Brief:
Could you return every record below word for word, leaving out the pictures?

== Data for processing

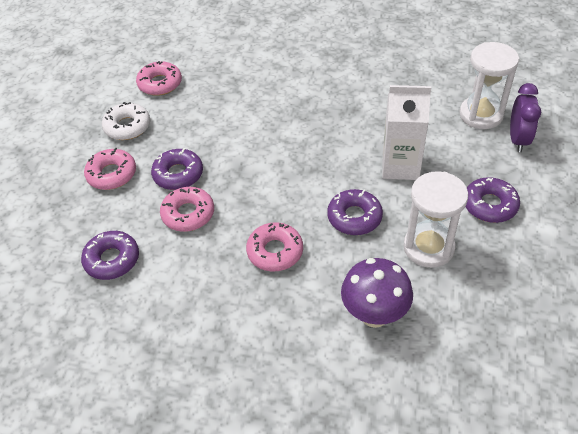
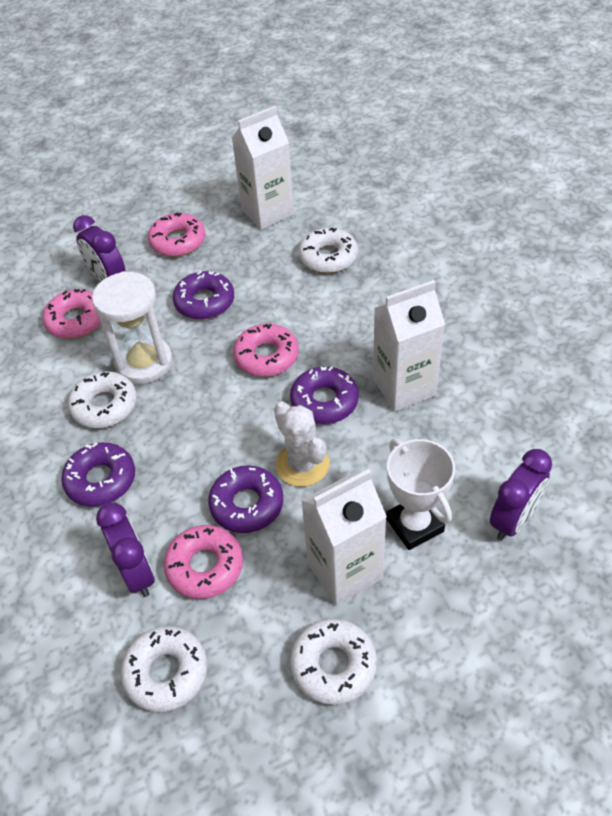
purple clock: 1 -> 3
purple mushroom: 1 -> 0
white cactus: 0 -> 1
white carton: 1 -> 3
white donut: 1 -> 4
white hourglass: 2 -> 1
white trophy: 0 -> 1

====

Your solution:
purple clock: 1 -> 3
purple mushroom: 1 -> 0
white cactus: 0 -> 1
white carton: 1 -> 3
white donut: 1 -> 4
white hourglass: 2 -> 1
white trophy: 0 -> 1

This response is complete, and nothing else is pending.